SHORT TASK
Rewrite the entries below as a numbered list, skipping blank lines and leaving out the pictures.

THE INPUT
-----

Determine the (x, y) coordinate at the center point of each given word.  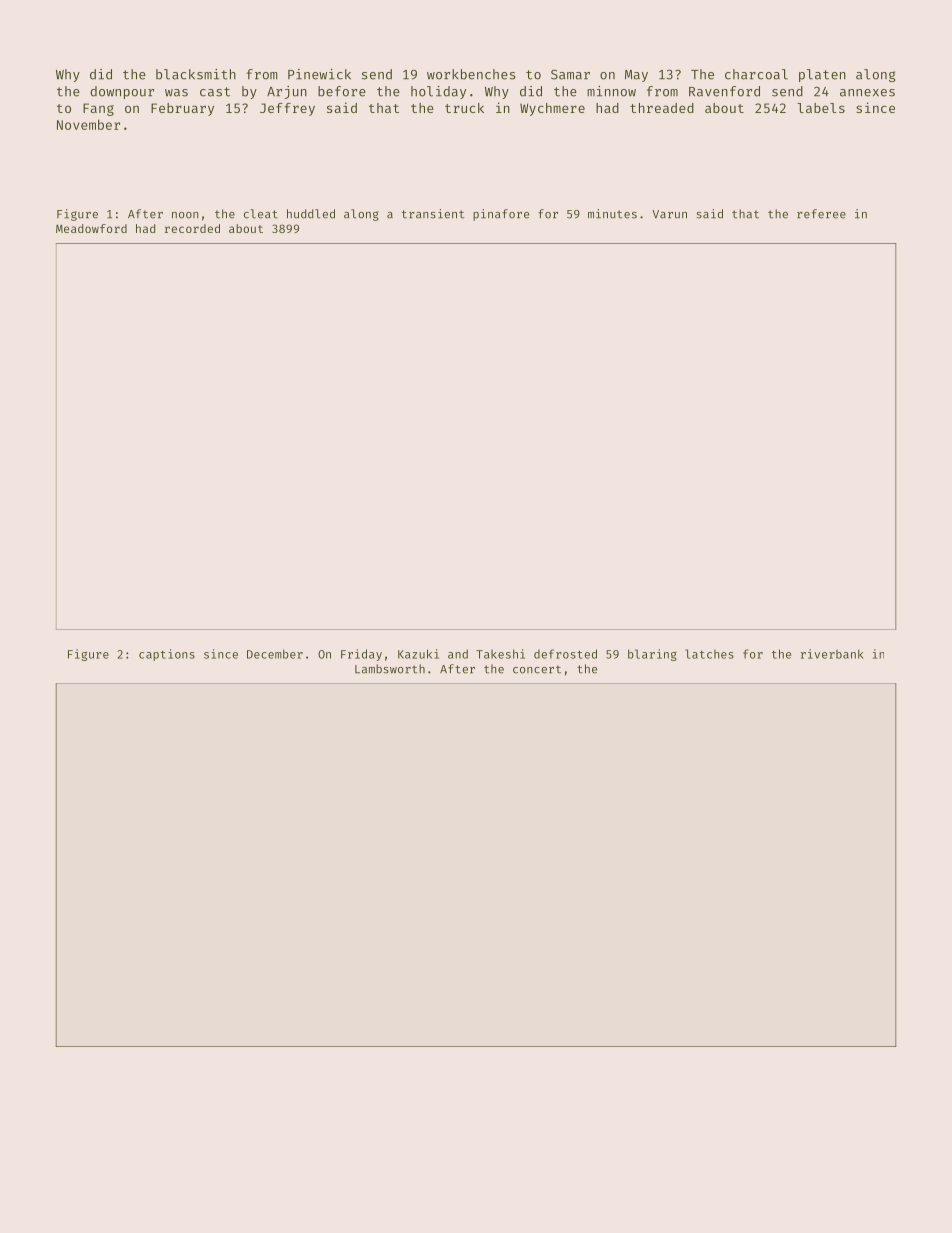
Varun (669, 214)
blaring (652, 655)
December (275, 654)
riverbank (832, 654)
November (88, 124)
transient (433, 214)
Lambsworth (390, 669)
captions (167, 655)
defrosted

-----

ANSWER IN FULL
1. Determine the (x, y) coordinate at the center point of each given word.  
2. Varun (669, 214)
3. blaring (652, 655)
4. December (275, 654)
5. riverbank (832, 654)
6. November (88, 124)
7. transient (433, 214)
8. Lambsworth (390, 669)
9. captions (167, 655)
10. defrosted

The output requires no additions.